***** Data records *****
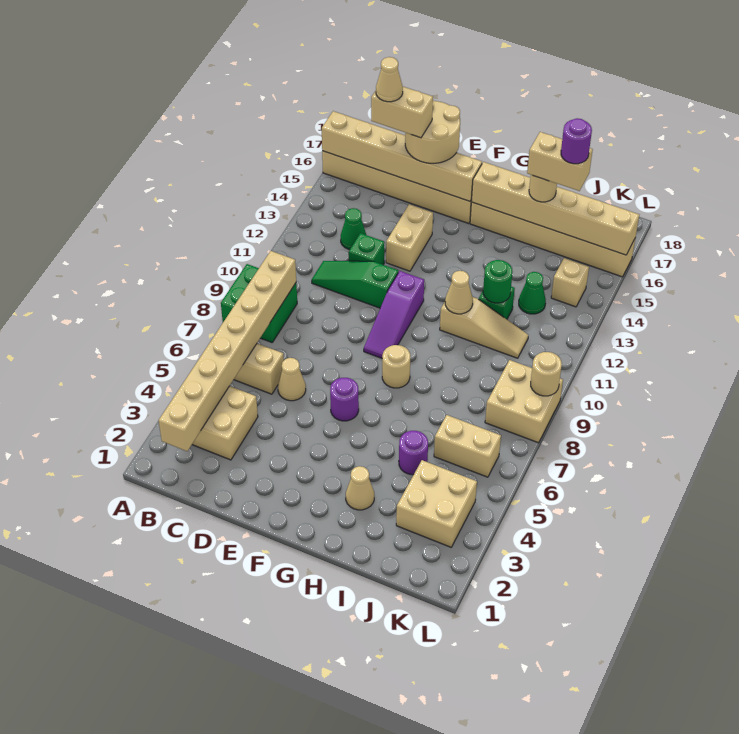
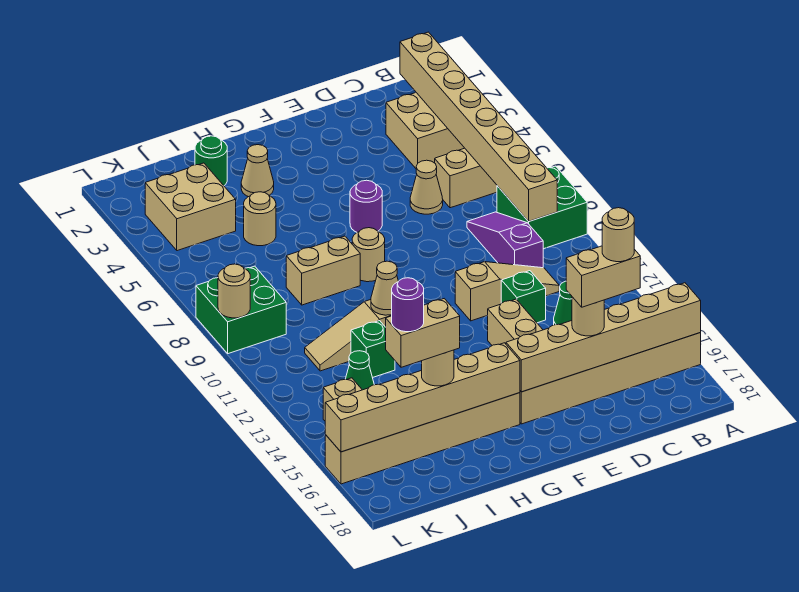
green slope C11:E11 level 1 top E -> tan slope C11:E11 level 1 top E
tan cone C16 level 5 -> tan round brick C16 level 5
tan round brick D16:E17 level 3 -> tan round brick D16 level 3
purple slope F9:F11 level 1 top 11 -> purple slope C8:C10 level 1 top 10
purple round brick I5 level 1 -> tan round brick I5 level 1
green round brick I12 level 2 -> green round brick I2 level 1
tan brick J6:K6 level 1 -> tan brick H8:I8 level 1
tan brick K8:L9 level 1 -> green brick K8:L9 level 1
*****
***** Data records *****
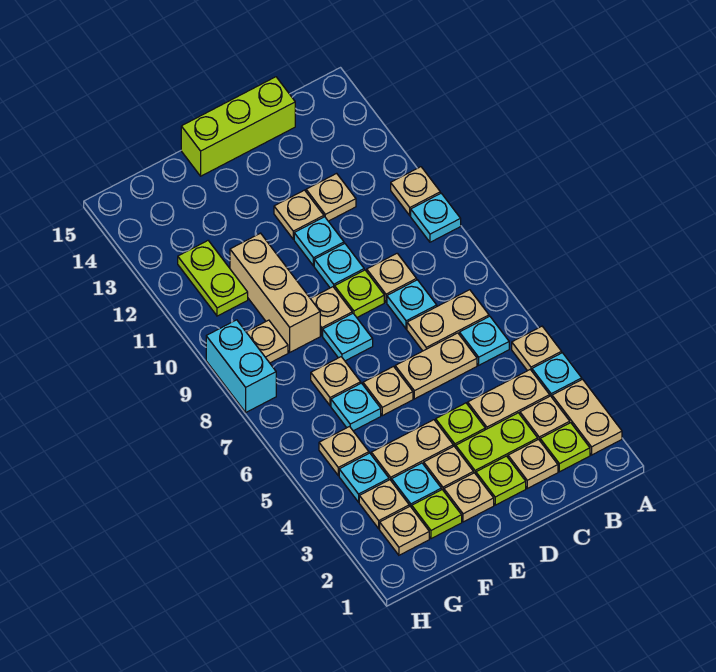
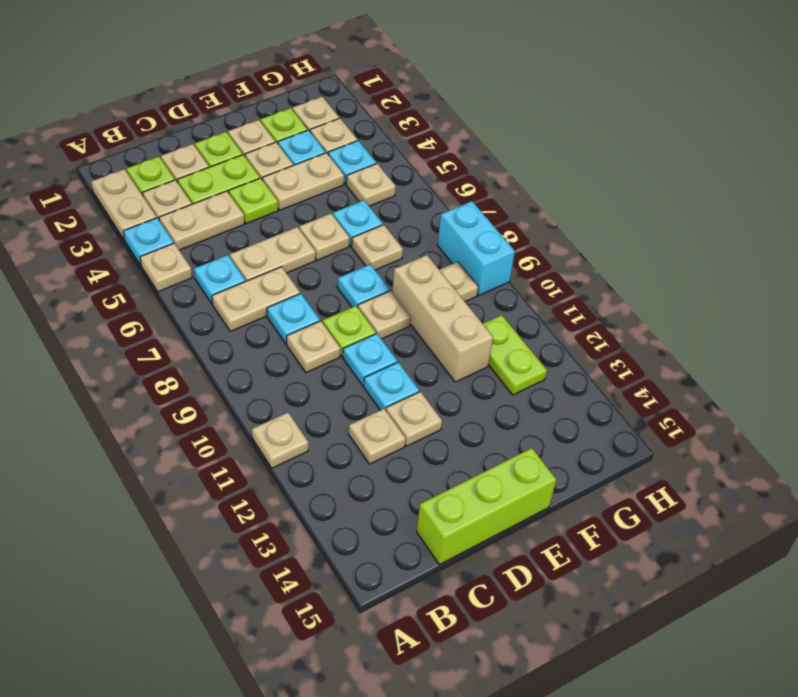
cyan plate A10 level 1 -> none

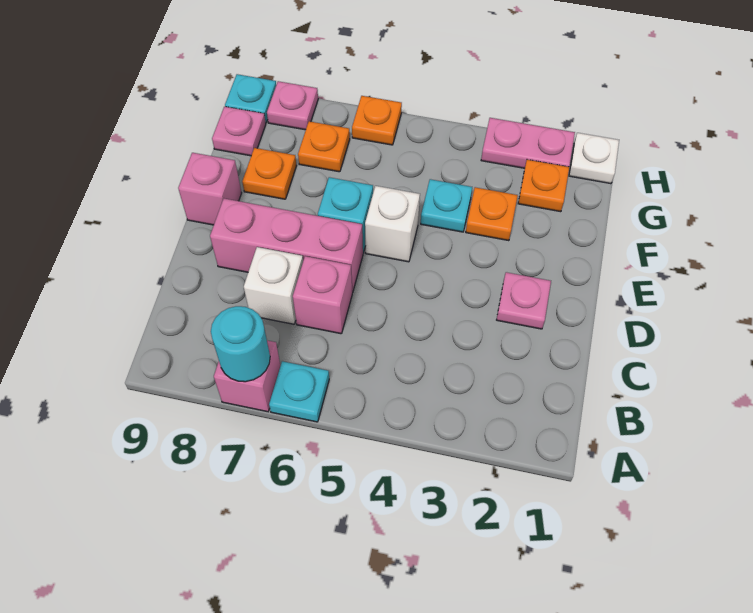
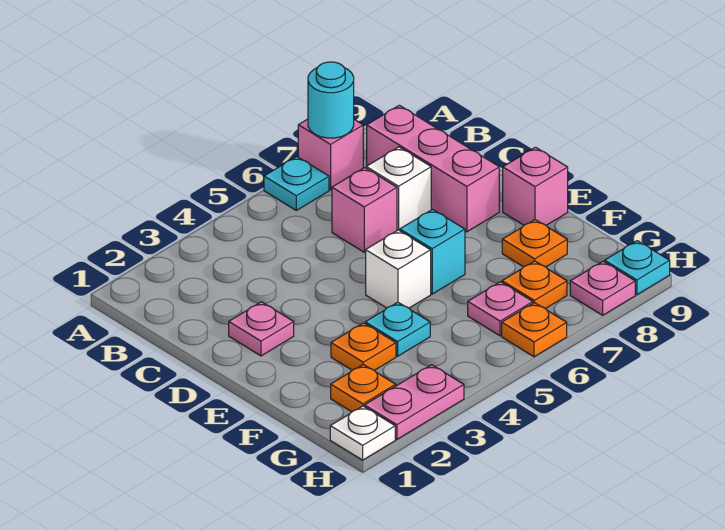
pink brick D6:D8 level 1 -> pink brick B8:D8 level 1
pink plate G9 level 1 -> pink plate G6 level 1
*****
***** Data records *****
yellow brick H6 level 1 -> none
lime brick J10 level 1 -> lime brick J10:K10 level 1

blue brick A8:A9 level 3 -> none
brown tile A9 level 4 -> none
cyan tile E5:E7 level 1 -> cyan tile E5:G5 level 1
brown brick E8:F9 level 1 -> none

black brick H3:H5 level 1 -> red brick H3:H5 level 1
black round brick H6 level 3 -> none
*****
Which lines above include the word "plate"? Pick them out and copy them.

**Task response**
cyan plate A10 level 1 -> none
pink plate G9 level 1 -> pink plate G6 level 1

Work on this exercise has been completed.